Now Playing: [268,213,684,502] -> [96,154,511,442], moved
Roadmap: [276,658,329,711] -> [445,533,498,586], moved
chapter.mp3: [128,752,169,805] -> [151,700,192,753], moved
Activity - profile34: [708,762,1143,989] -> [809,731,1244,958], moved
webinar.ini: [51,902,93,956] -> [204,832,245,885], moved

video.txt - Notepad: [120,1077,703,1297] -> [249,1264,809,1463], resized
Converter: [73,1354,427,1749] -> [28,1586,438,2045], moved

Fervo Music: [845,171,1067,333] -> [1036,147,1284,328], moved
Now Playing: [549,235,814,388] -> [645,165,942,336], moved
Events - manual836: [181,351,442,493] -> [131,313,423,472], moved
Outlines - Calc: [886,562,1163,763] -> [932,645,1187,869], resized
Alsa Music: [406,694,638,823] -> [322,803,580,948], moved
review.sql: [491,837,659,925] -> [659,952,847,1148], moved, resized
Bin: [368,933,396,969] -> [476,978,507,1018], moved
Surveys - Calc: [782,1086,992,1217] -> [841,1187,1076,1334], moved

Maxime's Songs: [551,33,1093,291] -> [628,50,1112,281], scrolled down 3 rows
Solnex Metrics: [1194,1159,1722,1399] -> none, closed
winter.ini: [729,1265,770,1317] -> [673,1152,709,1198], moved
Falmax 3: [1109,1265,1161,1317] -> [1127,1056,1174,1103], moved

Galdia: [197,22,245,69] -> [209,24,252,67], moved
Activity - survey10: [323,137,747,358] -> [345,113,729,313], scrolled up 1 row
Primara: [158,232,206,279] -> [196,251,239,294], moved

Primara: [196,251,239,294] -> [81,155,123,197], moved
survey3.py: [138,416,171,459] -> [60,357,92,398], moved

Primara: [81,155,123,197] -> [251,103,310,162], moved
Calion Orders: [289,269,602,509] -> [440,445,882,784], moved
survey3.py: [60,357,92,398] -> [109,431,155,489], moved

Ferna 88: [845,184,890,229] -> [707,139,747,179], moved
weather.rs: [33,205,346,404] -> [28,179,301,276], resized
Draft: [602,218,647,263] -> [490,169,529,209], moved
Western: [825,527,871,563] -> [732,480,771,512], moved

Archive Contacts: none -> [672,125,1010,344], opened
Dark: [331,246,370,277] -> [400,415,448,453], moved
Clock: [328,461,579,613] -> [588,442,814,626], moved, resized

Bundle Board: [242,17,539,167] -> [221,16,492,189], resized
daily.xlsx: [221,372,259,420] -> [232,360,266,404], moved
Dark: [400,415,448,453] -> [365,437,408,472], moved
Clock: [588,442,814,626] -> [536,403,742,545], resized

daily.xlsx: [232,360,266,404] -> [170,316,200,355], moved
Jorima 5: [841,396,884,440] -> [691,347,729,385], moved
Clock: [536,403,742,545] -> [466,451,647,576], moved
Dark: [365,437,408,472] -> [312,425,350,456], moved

# [What needs to be done]
Retype exactly the lines from the first line of the records above through the line containing "winter.ini: [729,1265,770,1317] ->", both included, and nothing else.

# [Exercise answer]
Now Playing: [268,213,684,502] -> [96,154,511,442], moved
Roadmap: [276,658,329,711] -> [445,533,498,586], moved
chapter.mp3: [128,752,169,805] -> [151,700,192,753], moved
Activity - profile34: [708,762,1143,989] -> [809,731,1244,958], moved
webinar.ini: [51,902,93,956] -> [204,832,245,885], moved

video.txt - Notepad: [120,1077,703,1297] -> [249,1264,809,1463], resized
Converter: [73,1354,427,1749] -> [28,1586,438,2045], moved

Fervo Music: [845,171,1067,333] -> [1036,147,1284,328], moved
Now Playing: [549,235,814,388] -> [645,165,942,336], moved
Events - manual836: [181,351,442,493] -> [131,313,423,472], moved
Outlines - Calc: [886,562,1163,763] -> [932,645,1187,869], resized
Alsa Music: [406,694,638,823] -> [322,803,580,948], moved
review.sql: [491,837,659,925] -> [659,952,847,1148], moved, resized
Bin: [368,933,396,969] -> [476,978,507,1018], moved
Surveys - Calc: [782,1086,992,1217] -> [841,1187,1076,1334], moved

Maxime's Songs: [551,33,1093,291] -> [628,50,1112,281], scrolled down 3 rows
Solnex Metrics: [1194,1159,1722,1399] -> none, closed
winter.ini: [729,1265,770,1317] -> [673,1152,709,1198], moved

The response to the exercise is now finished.